● WHAT IS NEEDED
How many lines below include the string "purple"? State the number alone.
─── INPUT FOR THIS TASK ───
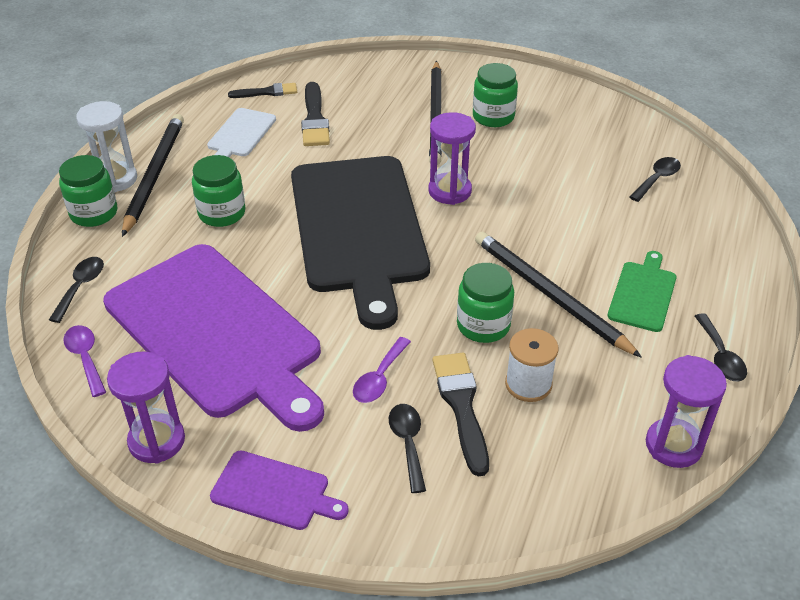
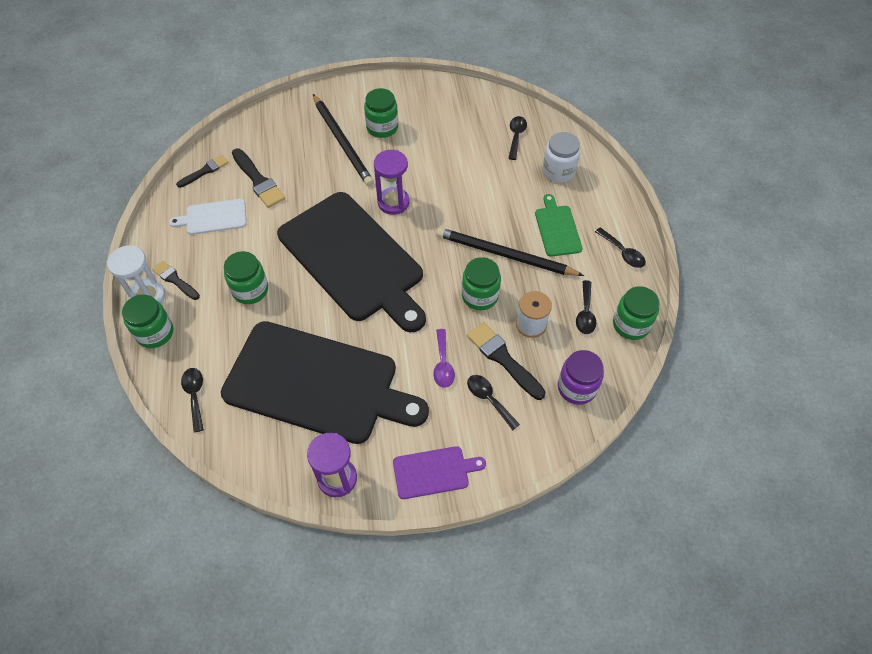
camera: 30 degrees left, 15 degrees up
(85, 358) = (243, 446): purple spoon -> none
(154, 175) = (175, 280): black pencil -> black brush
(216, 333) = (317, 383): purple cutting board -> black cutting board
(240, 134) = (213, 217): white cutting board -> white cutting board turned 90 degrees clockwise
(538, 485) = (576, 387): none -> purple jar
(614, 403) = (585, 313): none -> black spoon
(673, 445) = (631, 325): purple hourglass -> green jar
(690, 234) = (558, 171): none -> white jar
───
● COMPLETED EXERCISE
4